Assignment => From the line containing "pink L-shape: (280, 407)" down to the last line of the records below, give every line again without any change.

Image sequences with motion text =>
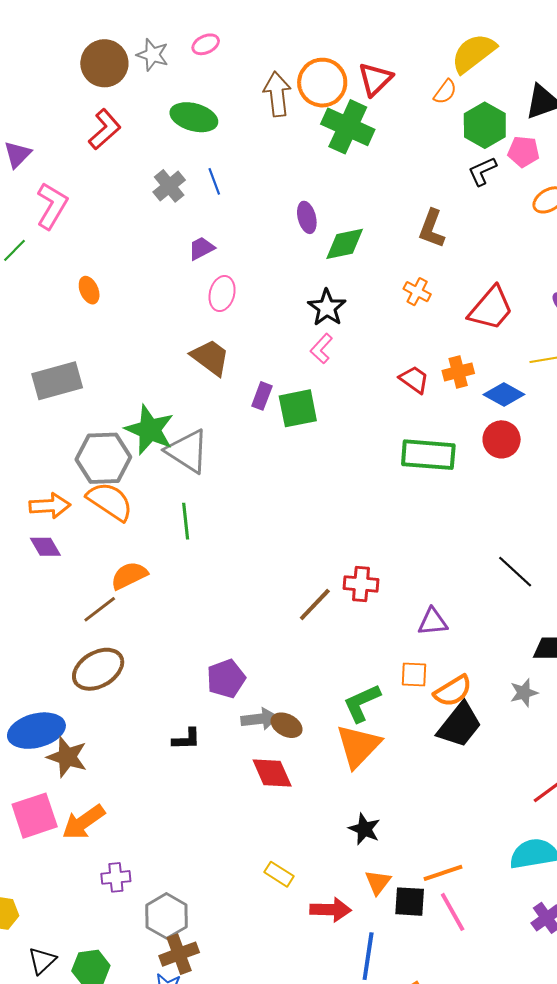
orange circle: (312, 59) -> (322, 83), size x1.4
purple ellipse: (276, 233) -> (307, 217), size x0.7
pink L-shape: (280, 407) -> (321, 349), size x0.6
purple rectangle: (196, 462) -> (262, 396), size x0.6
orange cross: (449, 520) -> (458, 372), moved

Result of the task =>
pink L-shape: (280, 407) -> (321, 349), size x0.6
purple rectangle: (196, 462) -> (262, 396), size x0.6
orange cross: (449, 520) -> (458, 372), moved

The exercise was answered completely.